Exercise directions ->
Every line in the records below with the string "scissors" needs to be copied out.

Entries shown ->
..............................

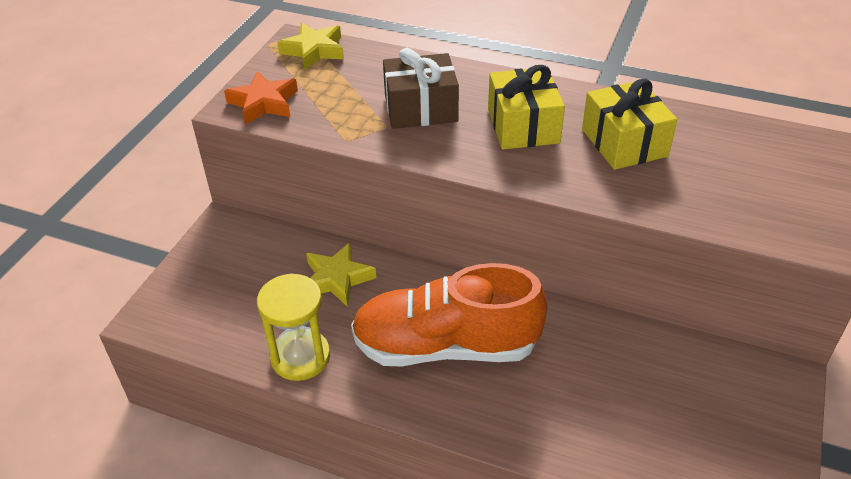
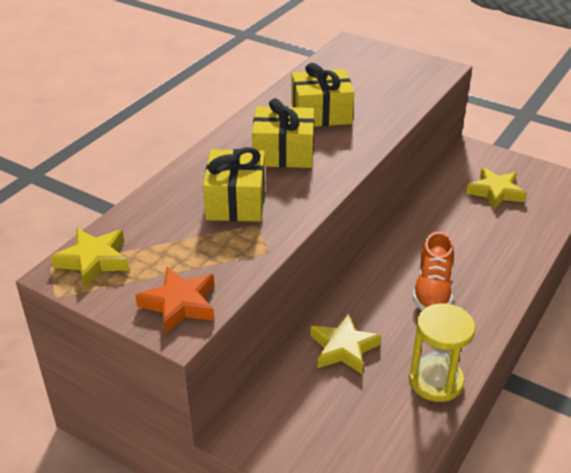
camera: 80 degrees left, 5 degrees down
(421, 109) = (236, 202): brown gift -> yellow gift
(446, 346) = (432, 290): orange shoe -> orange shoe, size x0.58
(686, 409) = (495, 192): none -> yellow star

..............................

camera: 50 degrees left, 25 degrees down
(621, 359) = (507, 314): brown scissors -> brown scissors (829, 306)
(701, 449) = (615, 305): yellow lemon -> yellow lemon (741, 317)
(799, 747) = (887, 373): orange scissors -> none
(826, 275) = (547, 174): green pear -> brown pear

..............................

Answer ->
(621, 359) = (507, 314): brown scissors -> brown scissors (829, 306)
(799, 747) = (887, 373): orange scissors -> none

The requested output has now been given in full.